▶ [EXERCISE INSTRUCTIONS]: Each line below should be repeated exactly as written, with no pictures carried over.

▶ [TASK DATA]:
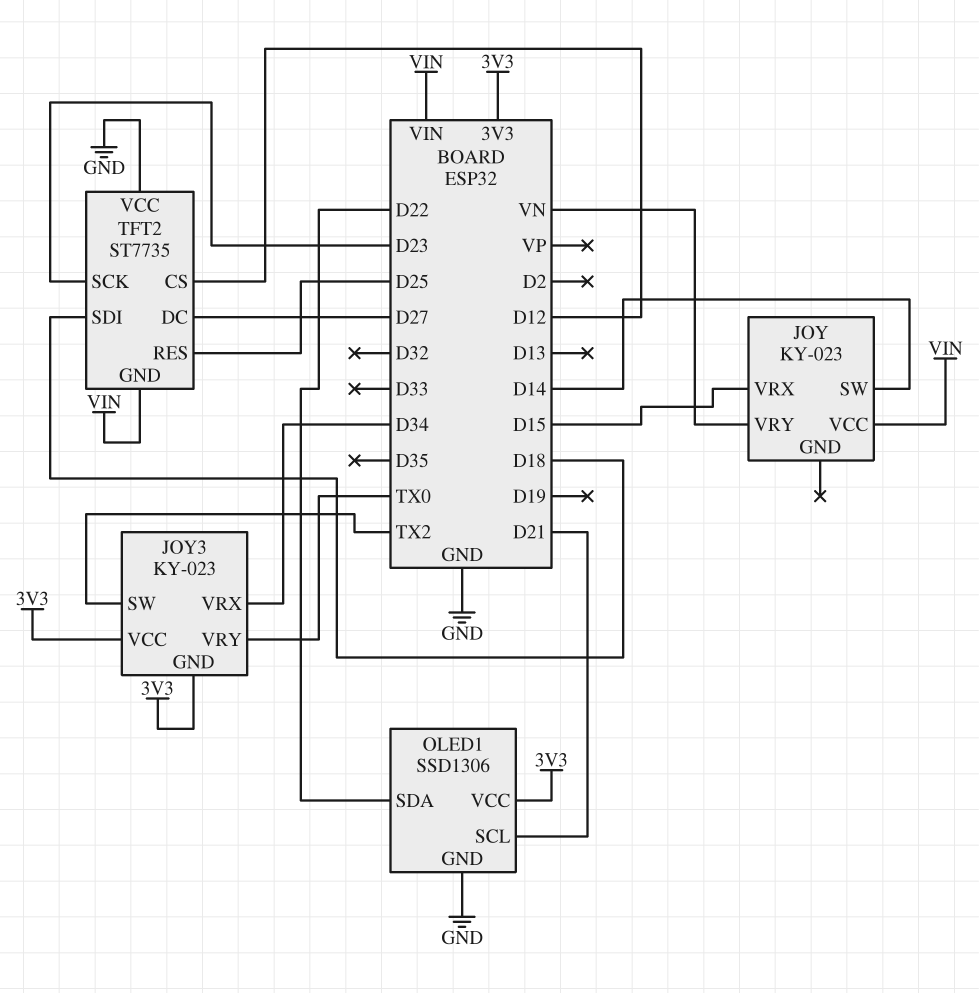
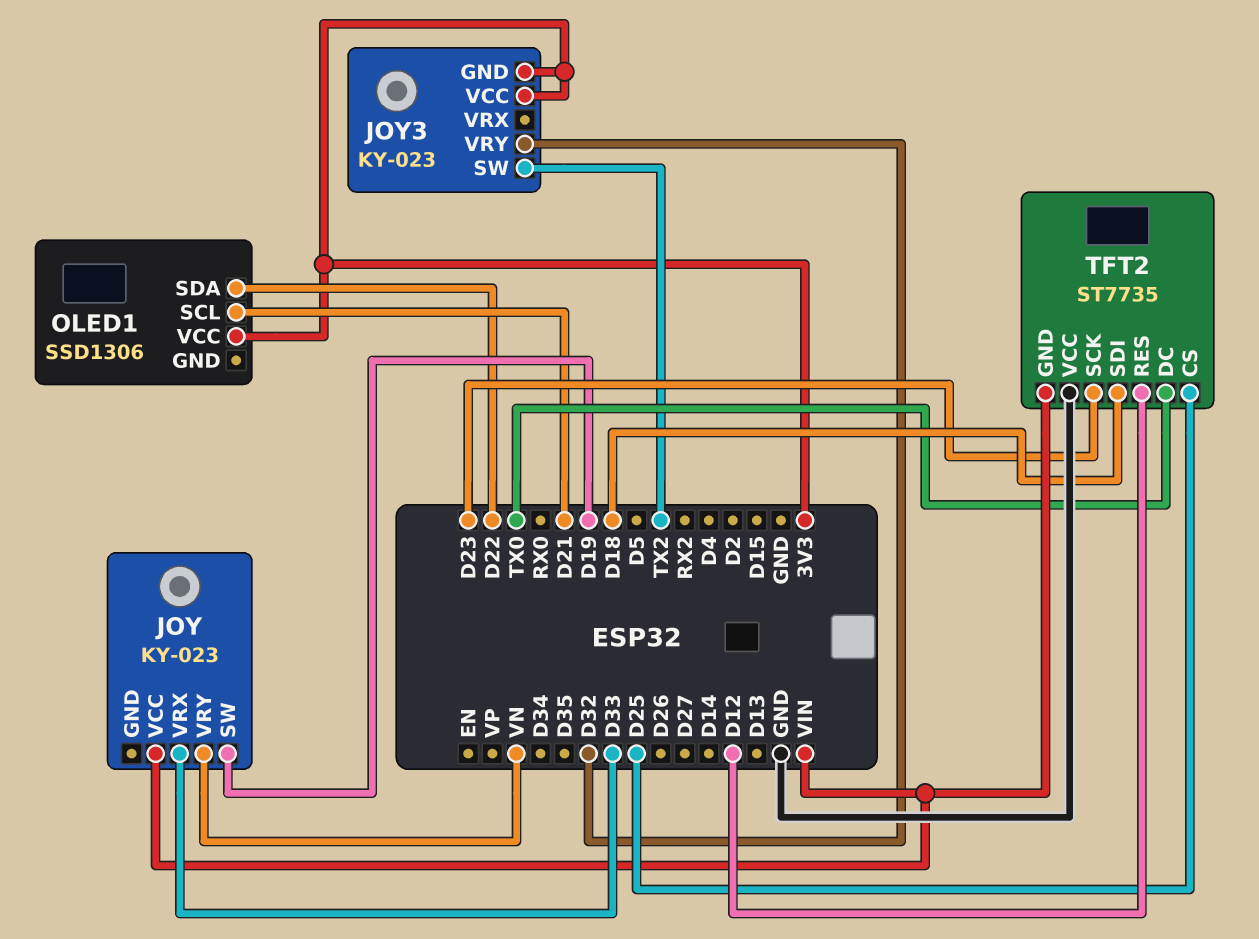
JOY pin SW: D14 -> D19
JOY pin VRX: D15 -> D33
JOY3 pin VRX: D34 -> none
JOY3 pin VRY: TX0 -> D32
OLED1 pin GND: GND -> none
TFT2 pin CS: D12 -> D25
TFT2 pin DC: D27 -> TX0
TFT2 pin RES: D25 -> D12

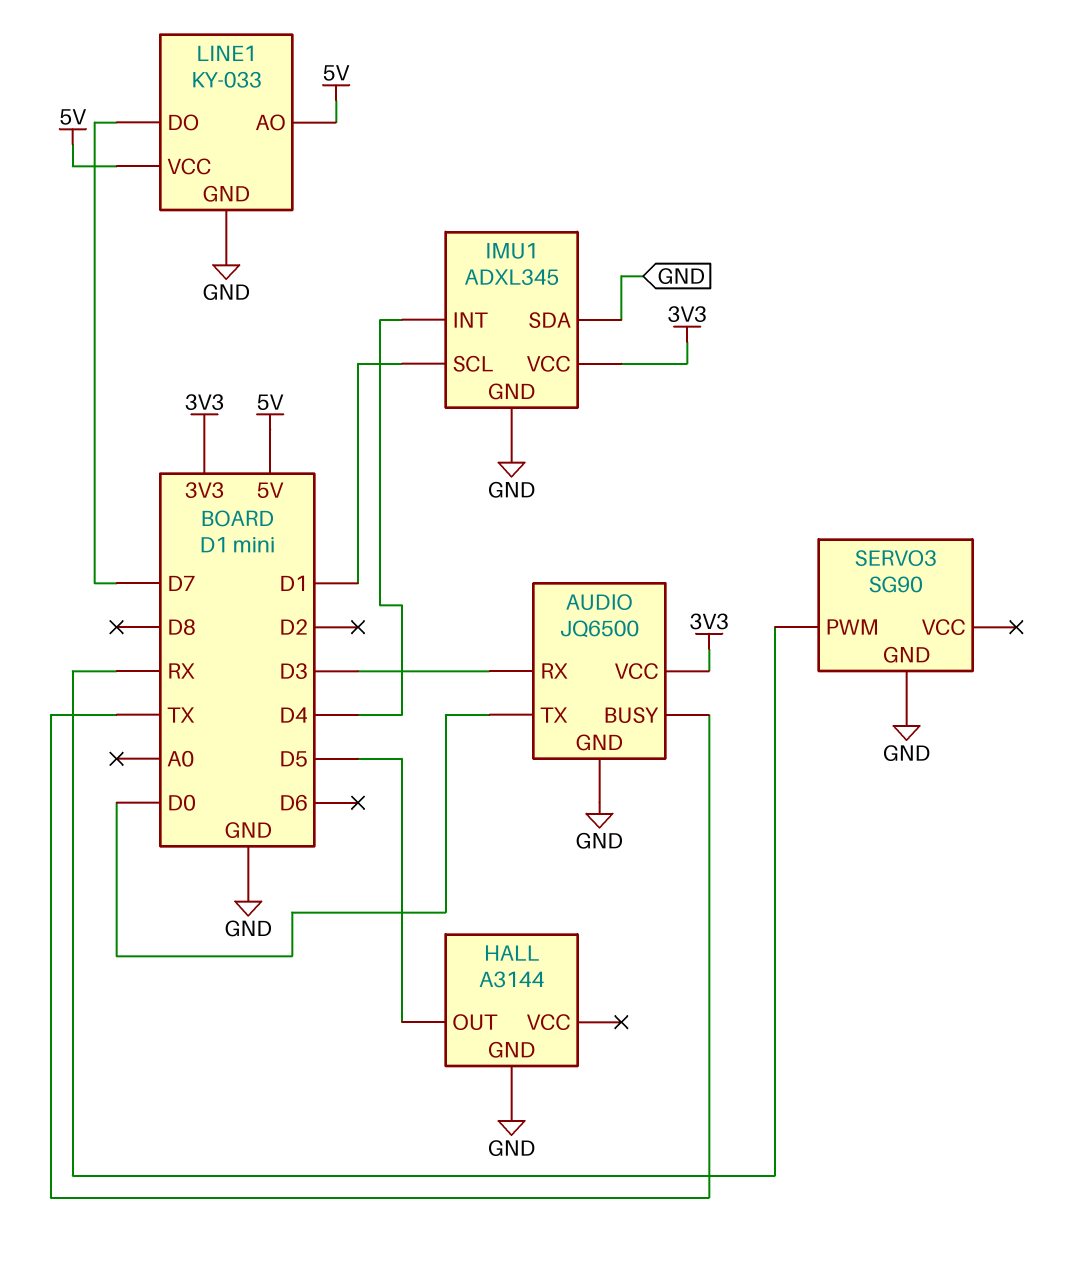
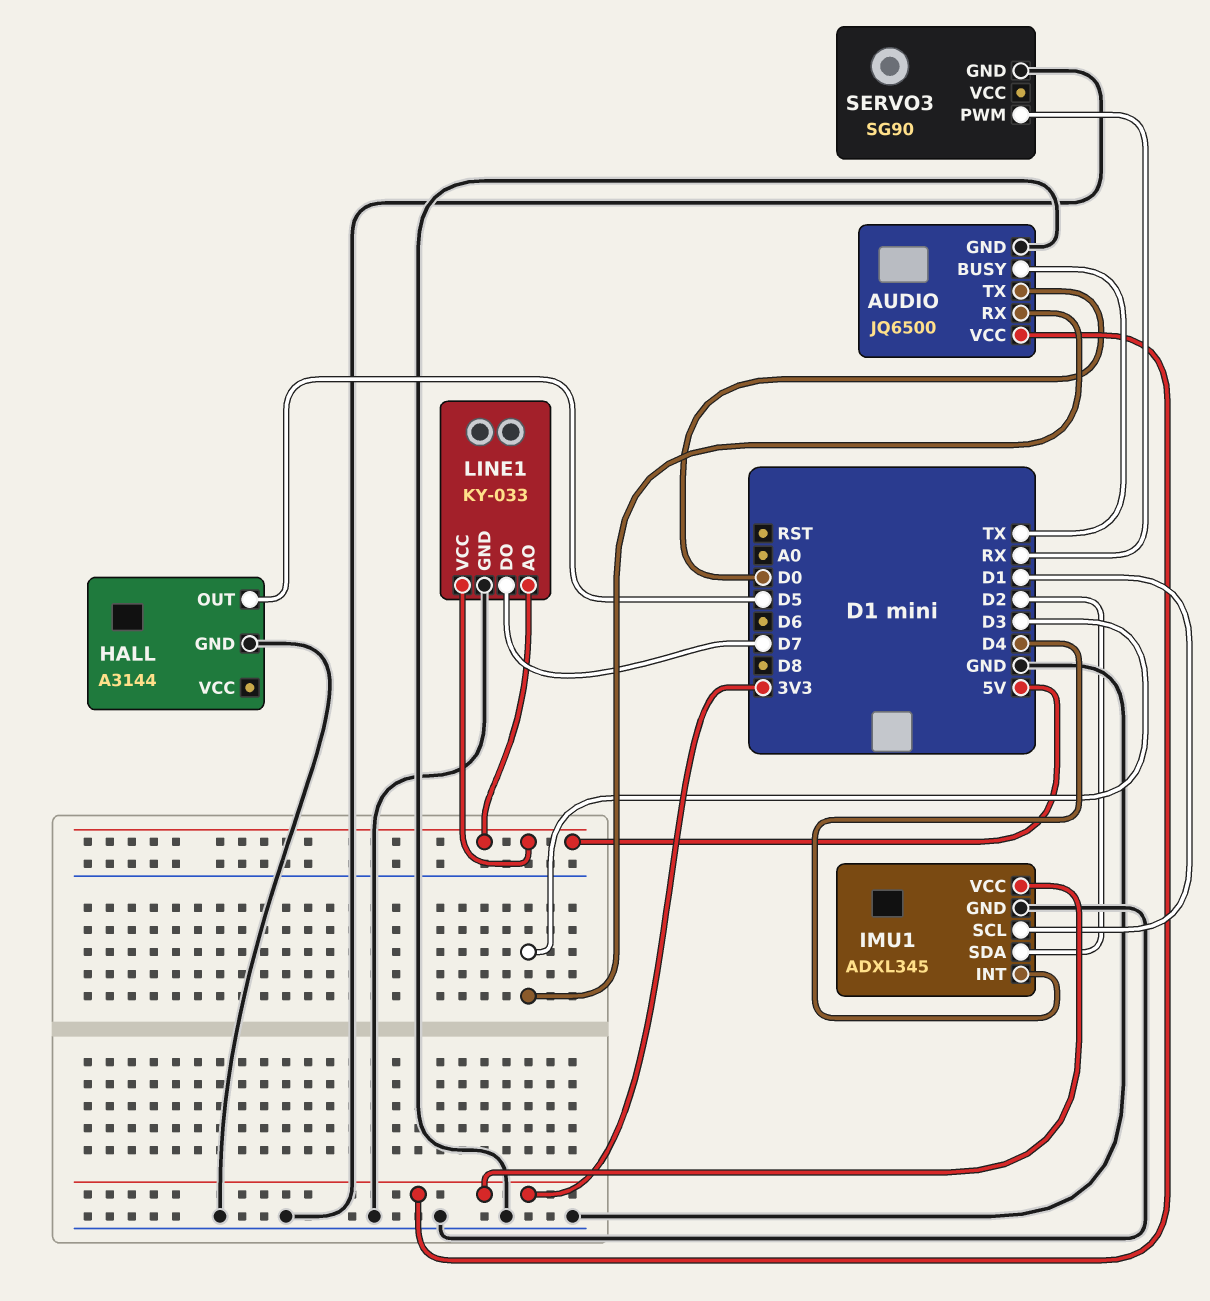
IMU1 pin SDA: GND -> D2

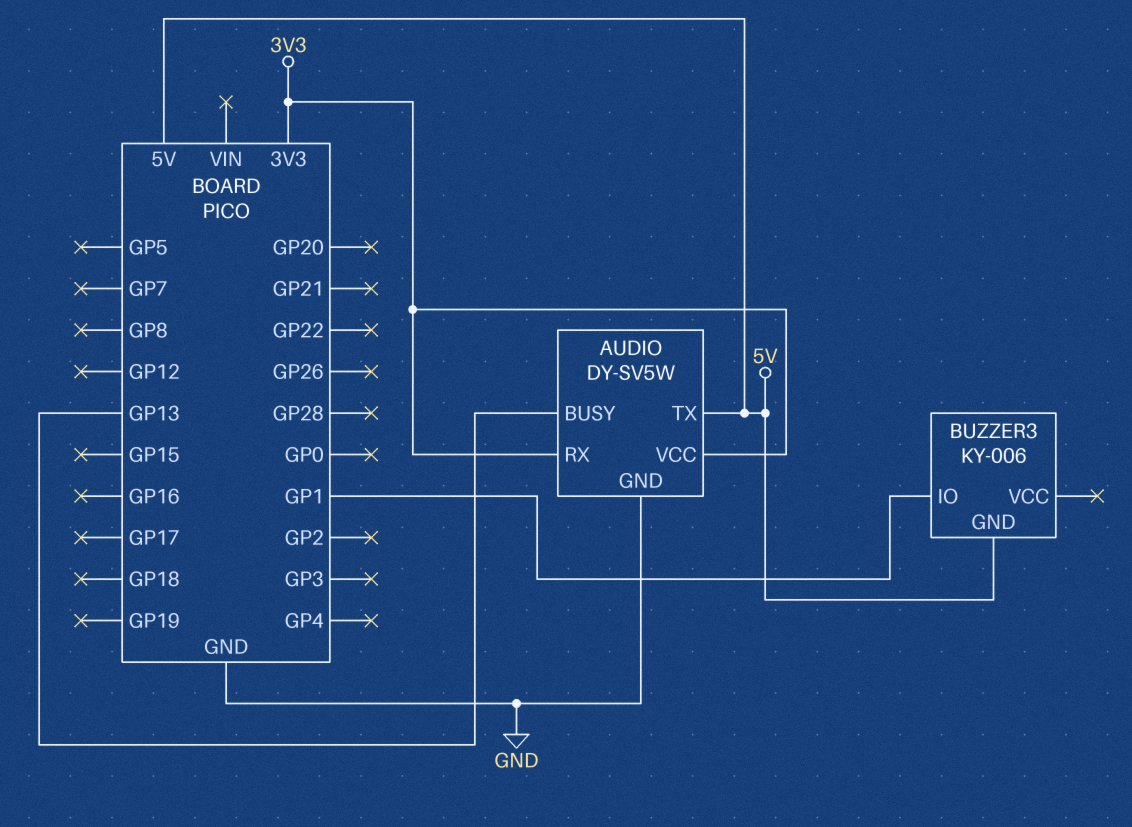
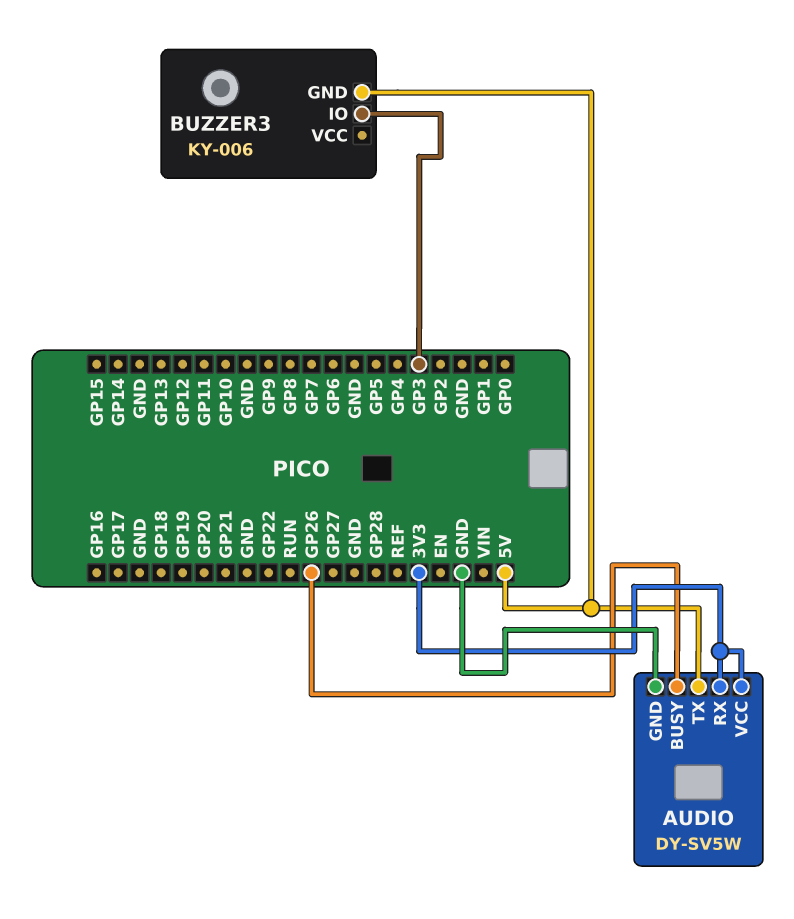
AUDIO pin BUSY: GP13 -> GP26
BUZZER3 pin IO: GP1 -> GP3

▶ [RESPONSE FOR THIS EXERCISE]:
JOY pin SW: D14 -> D19
JOY pin VRX: D15 -> D33
JOY3 pin VRX: D34 -> none
JOY3 pin VRY: TX0 -> D32
OLED1 pin GND: GND -> none
TFT2 pin CS: D12 -> D25
TFT2 pin DC: D27 -> TX0
TFT2 pin RES: D25 -> D12

IMU1 pin SDA: GND -> D2

AUDIO pin BUSY: GP13 -> GP26
BUZZER3 pin IO: GP1 -> GP3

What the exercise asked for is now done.